• _Exercise directions_
Please reproduce, word for word, the part of the listing below that starts with the line containing "gray triangle: moved 94 px left, 34 px down" and runs through the line containing "red triangle: moved 4 px left". Leave out any picture lines.

• _Data provided_
>>>>>
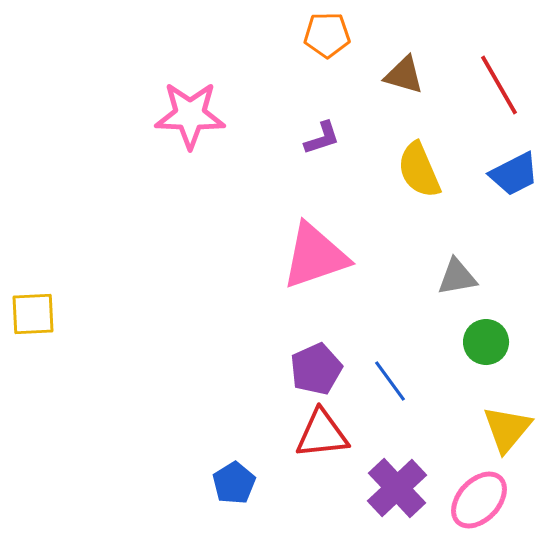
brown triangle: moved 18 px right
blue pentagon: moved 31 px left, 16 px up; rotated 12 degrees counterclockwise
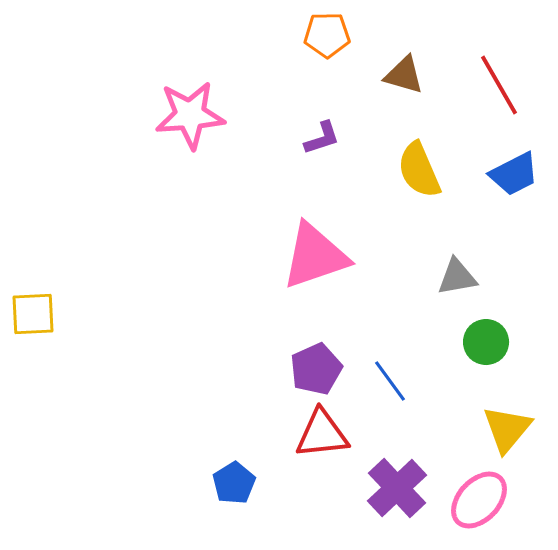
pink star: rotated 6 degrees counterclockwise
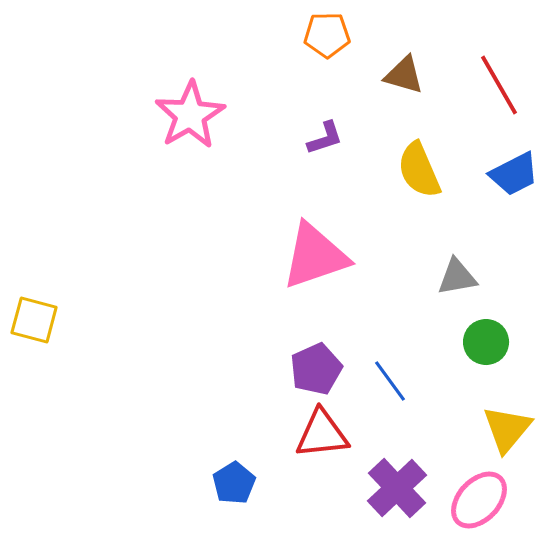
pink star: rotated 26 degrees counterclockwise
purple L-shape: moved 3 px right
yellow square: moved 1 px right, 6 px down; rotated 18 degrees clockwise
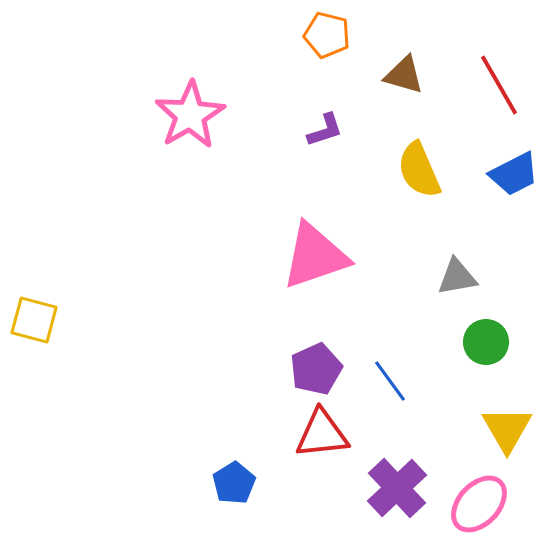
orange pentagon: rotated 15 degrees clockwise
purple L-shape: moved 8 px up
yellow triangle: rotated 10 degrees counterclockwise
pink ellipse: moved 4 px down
<<<<<
>>>>>
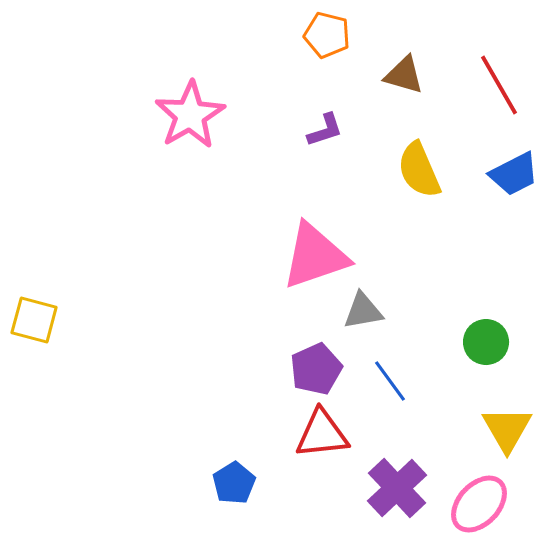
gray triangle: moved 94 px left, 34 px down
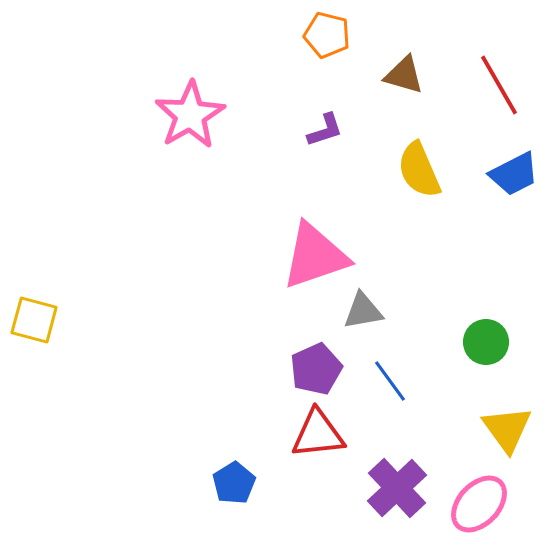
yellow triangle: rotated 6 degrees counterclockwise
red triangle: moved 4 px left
<<<<<
>>>>>
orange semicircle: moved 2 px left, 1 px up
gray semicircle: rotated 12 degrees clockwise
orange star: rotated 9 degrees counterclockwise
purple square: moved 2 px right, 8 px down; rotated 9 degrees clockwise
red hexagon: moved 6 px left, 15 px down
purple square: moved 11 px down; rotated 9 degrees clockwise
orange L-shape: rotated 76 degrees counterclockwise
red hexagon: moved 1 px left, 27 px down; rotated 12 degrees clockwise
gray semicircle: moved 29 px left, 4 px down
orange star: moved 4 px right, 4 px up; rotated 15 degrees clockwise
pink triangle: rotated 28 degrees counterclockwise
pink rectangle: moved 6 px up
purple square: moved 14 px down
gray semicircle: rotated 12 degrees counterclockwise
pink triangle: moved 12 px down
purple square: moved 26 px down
<<<<<
• _Problem solution_
gray triangle: moved 94 px left, 34 px down
yellow triangle: rotated 6 degrees counterclockwise
red triangle: moved 4 px left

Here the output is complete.